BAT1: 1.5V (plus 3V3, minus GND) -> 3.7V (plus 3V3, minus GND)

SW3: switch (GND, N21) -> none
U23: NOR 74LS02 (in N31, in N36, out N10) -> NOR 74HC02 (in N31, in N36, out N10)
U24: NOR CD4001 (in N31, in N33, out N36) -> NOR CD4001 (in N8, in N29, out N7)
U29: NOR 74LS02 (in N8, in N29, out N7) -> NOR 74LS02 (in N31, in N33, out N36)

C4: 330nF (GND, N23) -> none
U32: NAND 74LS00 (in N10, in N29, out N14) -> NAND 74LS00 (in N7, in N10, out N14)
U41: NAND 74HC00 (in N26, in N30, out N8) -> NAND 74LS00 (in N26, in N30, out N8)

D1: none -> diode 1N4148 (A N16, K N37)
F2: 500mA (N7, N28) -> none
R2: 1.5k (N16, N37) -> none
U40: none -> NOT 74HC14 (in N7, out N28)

▶ [Problem statement]: Please retype exactly, and only, the lines starting at the one that contains "R2: 1.5k (N16, N37) -> none" and ending with the last line of the material.

▶ [Solution to this problem]:
R2: 1.5k (N16, N37) -> none
U40: none -> NOT 74HC14 (in N7, out N28)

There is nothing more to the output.